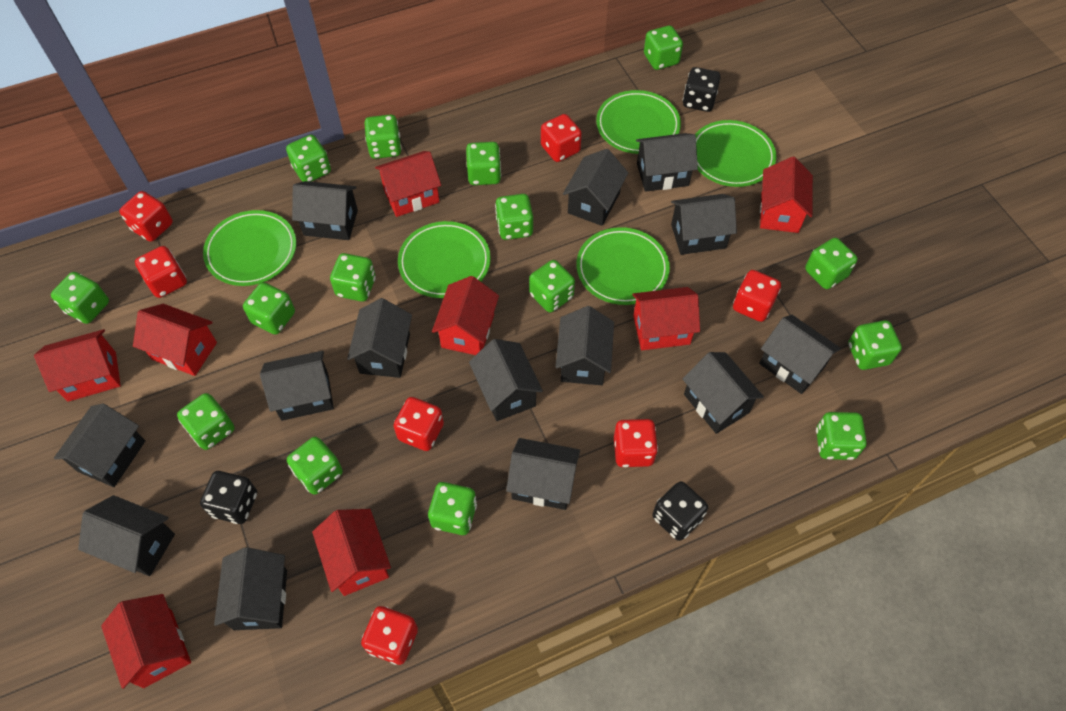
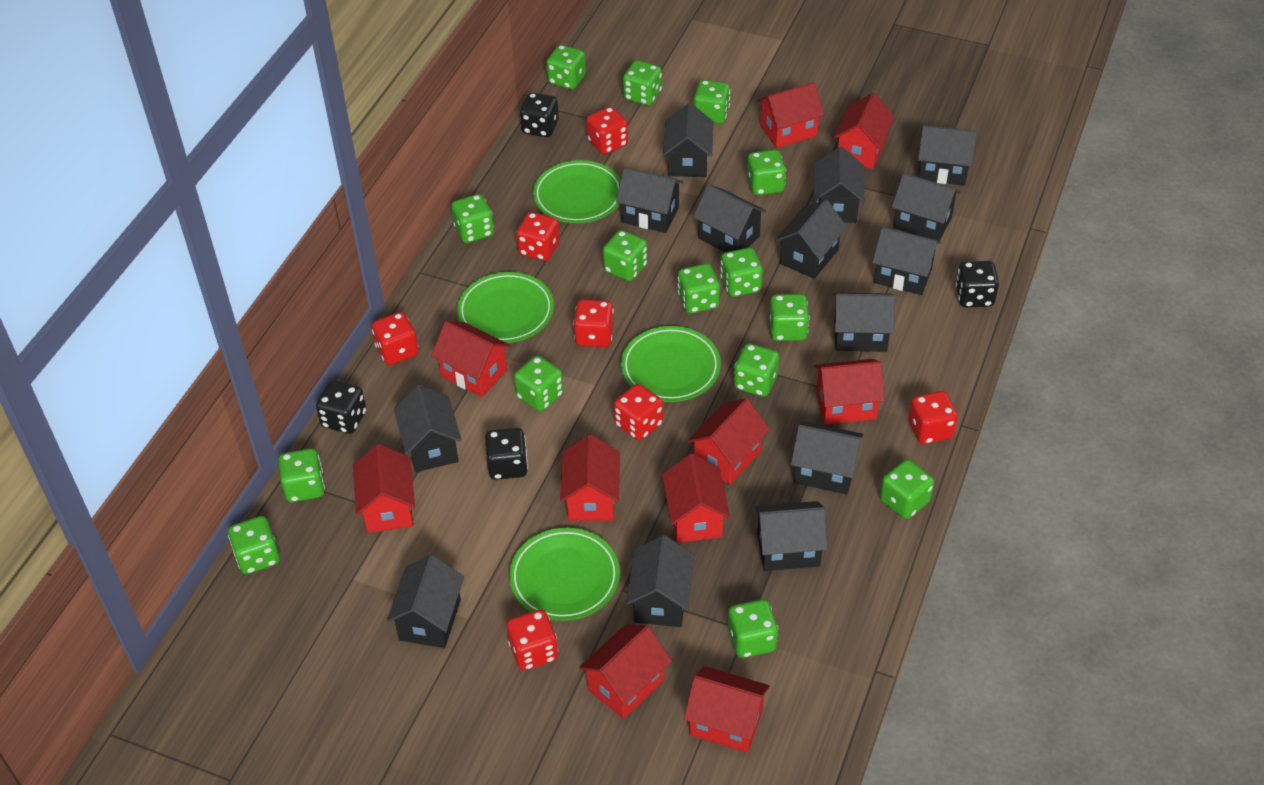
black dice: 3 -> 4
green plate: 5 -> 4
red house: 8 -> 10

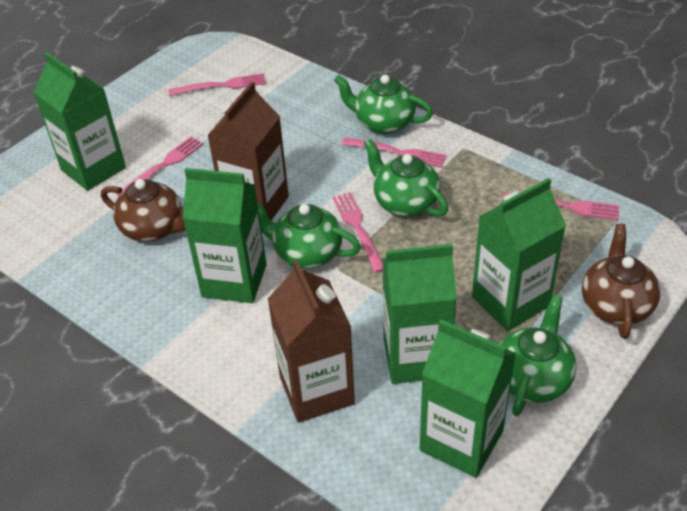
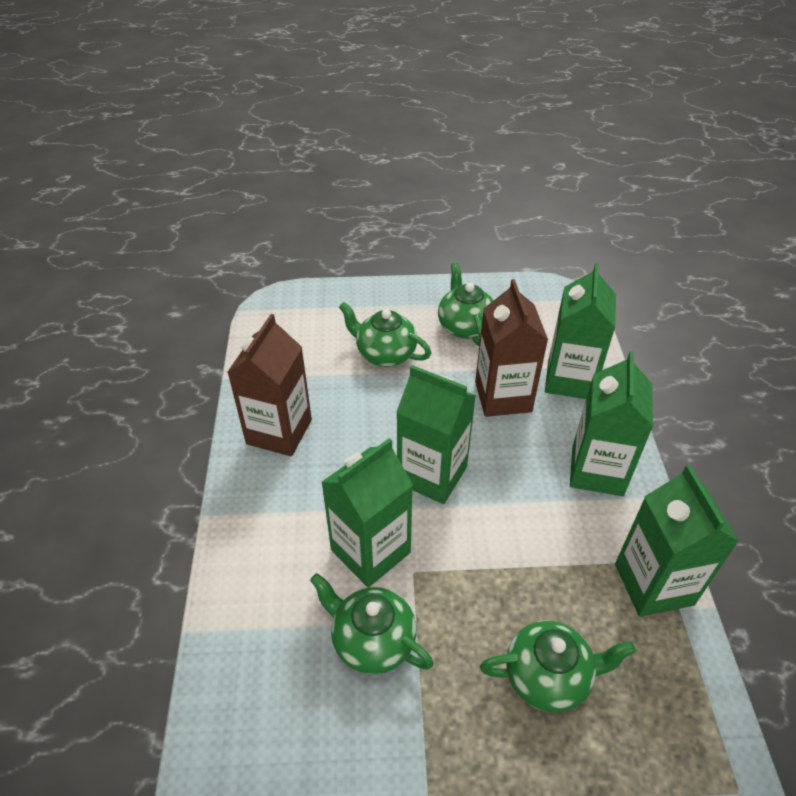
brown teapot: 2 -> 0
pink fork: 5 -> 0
+ + +
(THE PROBLEM) Print the full listing again exactly, and drop every image from it.

(REPLY TO THE TASK)
black dice: 3 -> 4
green plate: 5 -> 4
red house: 8 -> 10

brown teapot: 2 -> 0
pink fork: 5 -> 0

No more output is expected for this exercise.